[Records contained in a dataset]

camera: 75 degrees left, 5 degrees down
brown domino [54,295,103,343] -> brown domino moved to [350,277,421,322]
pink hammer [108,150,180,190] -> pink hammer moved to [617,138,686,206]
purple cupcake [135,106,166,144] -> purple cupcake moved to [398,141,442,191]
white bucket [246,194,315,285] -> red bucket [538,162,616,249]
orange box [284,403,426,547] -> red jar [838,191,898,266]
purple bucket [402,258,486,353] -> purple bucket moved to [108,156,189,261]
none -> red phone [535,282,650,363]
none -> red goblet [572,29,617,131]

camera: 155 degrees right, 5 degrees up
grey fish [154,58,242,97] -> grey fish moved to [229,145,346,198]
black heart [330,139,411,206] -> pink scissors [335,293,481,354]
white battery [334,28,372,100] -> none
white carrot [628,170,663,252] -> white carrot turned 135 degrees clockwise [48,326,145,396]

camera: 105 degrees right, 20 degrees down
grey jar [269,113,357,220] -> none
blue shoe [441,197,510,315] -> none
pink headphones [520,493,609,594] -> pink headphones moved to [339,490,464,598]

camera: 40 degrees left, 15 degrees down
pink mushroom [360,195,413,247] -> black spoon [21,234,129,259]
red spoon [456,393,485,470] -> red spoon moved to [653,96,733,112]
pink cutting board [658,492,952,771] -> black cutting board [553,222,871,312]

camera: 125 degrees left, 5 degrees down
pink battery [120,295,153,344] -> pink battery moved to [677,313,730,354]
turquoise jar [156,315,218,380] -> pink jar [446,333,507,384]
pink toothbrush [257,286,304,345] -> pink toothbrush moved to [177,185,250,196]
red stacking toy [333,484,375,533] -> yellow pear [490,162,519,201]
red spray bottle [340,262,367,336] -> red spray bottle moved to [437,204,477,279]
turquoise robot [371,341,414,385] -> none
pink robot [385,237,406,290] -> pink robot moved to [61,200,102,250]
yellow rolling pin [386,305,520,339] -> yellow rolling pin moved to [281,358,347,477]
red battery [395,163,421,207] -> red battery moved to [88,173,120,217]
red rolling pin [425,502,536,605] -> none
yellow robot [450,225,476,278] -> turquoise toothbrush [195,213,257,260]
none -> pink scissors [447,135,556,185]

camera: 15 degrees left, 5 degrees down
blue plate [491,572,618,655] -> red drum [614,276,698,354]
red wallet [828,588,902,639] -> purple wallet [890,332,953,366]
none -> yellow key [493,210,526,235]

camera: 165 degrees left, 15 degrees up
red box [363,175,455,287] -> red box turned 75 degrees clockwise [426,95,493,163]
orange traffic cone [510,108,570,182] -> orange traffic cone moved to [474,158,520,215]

■ WHAT YOU HAVE TO DO
Please reproduce the lines from the line with "none -> red goblet [572,29,617,131]" to the line with "red stacking toy", both ends included, exactly as they appear above.

■ TASK ANSWER
none -> red goblet [572,29,617,131]

camera: 155 degrees right, 5 degrees up
grey fish [154,58,242,97] -> grey fish moved to [229,145,346,198]
black heart [330,139,411,206] -> pink scissors [335,293,481,354]
white battery [334,28,372,100] -> none
white carrot [628,170,663,252] -> white carrot turned 135 degrees clockwise [48,326,145,396]

camera: 105 degrees right, 20 degrees down
grey jar [269,113,357,220] -> none
blue shoe [441,197,510,315] -> none
pink headphones [520,493,609,594] -> pink headphones moved to [339,490,464,598]

camera: 40 degrees left, 15 degrees down
pink mushroom [360,195,413,247] -> black spoon [21,234,129,259]
red spoon [456,393,485,470] -> red spoon moved to [653,96,733,112]
pink cutting board [658,492,952,771] -> black cutting board [553,222,871,312]

camera: 125 degrees left, 5 degrees down
pink battery [120,295,153,344] -> pink battery moved to [677,313,730,354]
turquoise jar [156,315,218,380] -> pink jar [446,333,507,384]
pink toothbrush [257,286,304,345] -> pink toothbrush moved to [177,185,250,196]
red stacking toy [333,484,375,533] -> yellow pear [490,162,519,201]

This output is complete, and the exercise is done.